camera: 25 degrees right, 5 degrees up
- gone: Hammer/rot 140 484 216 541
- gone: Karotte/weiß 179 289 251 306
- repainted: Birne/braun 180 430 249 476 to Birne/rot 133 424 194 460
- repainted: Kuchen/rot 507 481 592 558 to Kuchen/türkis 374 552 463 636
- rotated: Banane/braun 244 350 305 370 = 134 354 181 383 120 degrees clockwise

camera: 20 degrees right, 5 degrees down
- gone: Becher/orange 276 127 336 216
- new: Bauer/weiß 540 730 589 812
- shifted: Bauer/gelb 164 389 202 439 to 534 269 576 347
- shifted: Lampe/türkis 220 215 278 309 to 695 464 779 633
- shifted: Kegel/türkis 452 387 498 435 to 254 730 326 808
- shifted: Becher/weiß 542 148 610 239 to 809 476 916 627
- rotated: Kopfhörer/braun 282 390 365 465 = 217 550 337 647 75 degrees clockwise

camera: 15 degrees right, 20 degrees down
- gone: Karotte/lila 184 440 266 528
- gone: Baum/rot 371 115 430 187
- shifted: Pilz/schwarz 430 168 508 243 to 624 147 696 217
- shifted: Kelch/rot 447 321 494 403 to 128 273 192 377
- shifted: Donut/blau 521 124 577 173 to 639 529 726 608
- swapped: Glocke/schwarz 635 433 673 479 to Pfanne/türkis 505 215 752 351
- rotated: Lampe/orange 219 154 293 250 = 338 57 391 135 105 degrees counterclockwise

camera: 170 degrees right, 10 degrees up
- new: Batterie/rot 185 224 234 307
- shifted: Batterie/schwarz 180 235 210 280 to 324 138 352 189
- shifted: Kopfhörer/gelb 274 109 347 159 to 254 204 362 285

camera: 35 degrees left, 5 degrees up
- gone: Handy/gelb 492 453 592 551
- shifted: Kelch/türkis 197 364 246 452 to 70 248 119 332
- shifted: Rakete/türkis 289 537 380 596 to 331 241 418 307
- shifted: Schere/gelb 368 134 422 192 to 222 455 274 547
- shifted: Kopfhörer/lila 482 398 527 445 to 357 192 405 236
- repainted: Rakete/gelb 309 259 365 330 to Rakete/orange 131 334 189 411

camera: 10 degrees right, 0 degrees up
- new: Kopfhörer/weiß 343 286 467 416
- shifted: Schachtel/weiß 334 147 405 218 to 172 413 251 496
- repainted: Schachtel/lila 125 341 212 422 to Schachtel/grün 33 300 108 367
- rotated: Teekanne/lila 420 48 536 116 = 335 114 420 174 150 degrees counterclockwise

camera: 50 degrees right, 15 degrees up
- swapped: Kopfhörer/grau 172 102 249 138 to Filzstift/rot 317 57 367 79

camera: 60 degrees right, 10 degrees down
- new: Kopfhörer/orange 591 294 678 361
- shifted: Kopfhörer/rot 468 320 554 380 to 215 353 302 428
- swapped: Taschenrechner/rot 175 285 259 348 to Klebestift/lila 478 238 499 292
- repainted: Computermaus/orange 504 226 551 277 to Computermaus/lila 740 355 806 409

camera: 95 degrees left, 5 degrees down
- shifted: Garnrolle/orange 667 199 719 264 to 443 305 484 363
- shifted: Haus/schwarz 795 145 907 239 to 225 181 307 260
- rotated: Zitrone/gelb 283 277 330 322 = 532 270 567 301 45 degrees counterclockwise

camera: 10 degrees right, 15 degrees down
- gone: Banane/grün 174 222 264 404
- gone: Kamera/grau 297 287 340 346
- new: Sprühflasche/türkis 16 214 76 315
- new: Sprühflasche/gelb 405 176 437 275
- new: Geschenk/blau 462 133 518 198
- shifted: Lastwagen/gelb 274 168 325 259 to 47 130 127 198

★ ★ ★ ★

= Task item =
Transcribe all the data word for word, as it appears above.

= The answer =
camera: 25 degrees right, 5 degrees up
- gone: Hammer/rot 140 484 216 541
- gone: Karotte/weiß 179 289 251 306
- repainted: Birne/braun 180 430 249 476 to Birne/rot 133 424 194 460
- repainted: Kuchen/rot 507 481 592 558 to Kuchen/türkis 374 552 463 636
- rotated: Banane/braun 244 350 305 370 = 134 354 181 383 120 degrees clockwise

camera: 20 degrees right, 5 degrees down
- gone: Becher/orange 276 127 336 216
- new: Bauer/weiß 540 730 589 812
- shifted: Bauer/gelb 164 389 202 439 to 534 269 576 347
- shifted: Lampe/türkis 220 215 278 309 to 695 464 779 633
- shifted: Kegel/türkis 452 387 498 435 to 254 730 326 808
- shifted: Becher/weiß 542 148 610 239 to 809 476 916 627
- rotated: Kopfhörer/braun 282 390 365 465 = 217 550 337 647 75 degrees clockwise

camera: 15 degrees right, 20 degrees down
- gone: Karotte/lila 184 440 266 528
- gone: Baum/rot 371 115 430 187
- shifted: Pilz/schwarz 430 168 508 243 to 624 147 696 217
- shifted: Kelch/rot 447 321 494 403 to 128 273 192 377
- shifted: Donut/blau 521 124 577 173 to 639 529 726 608
- swapped: Glocke/schwarz 635 433 673 479 to Pfanne/türkis 505 215 752 351
- rotated: Lampe/orange 219 154 293 250 = 338 57 391 135 105 degrees counterclockwise

camera: 170 degrees right, 10 degrees up
- new: Batterie/rot 185 224 234 307
- shifted: Batterie/schwarz 180 235 210 280 to 324 138 352 189
- shifted: Kopfhörer/gelb 274 109 347 159 to 254 204 362 285

camera: 35 degrees left, 5 degrees up
- gone: Handy/gelb 492 453 592 551
- shifted: Kelch/türkis 197 364 246 452 to 70 248 119 332
- shifted: Rakete/türkis 289 537 380 596 to 331 241 418 307
- shifted: Schere/gelb 368 134 422 192 to 222 455 274 547
- shifted: Kopfhörer/lila 482 398 527 445 to 357 192 405 236
- repainted: Rakete/gelb 309 259 365 330 to Rakete/orange 131 334 189 411

camera: 10 degrees right, 0 degrees up
- new: Kopfhörer/weiß 343 286 467 416
- shifted: Schachtel/weiß 334 147 405 218 to 172 413 251 496
- repainted: Schachtel/lila 125 341 212 422 to Schachtel/grün 33 300 108 367
- rotated: Teekanne/lila 420 48 536 116 = 335 114 420 174 150 degrees counterclockwise

camera: 50 degrees right, 15 degrees up
- swapped: Kopfhörer/grau 172 102 249 138 to Filzstift/rot 317 57 367 79

camera: 60 degrees right, 10 degrees down
- new: Kopfhörer/orange 591 294 678 361
- shifted: Kopfhörer/rot 468 320 554 380 to 215 353 302 428
- swapped: Taschenrechner/rot 175 285 259 348 to Klebestift/lila 478 238 499 292
- repainted: Computermaus/orange 504 226 551 277 to Computermaus/lila 740 355 806 409

camera: 95 degrees left, 5 degrees down
- shifted: Garnrolle/orange 667 199 719 264 to 443 305 484 363
- shifted: Haus/schwarz 795 145 907 239 to 225 181 307 260
- rotated: Zitrone/gelb 283 277 330 322 = 532 270 567 301 45 degrees counterclockwise

camera: 10 degrees right, 15 degrees down
- gone: Banane/grün 174 222 264 404
- gone: Kamera/grau 297 287 340 346
- new: Sprühflasche/türkis 16 214 76 315
- new: Sprühflasche/gelb 405 176 437 275
- new: Geschenk/blau 462 133 518 198
- shifted: Lastwagen/gelb 274 168 325 259 to 47 130 127 198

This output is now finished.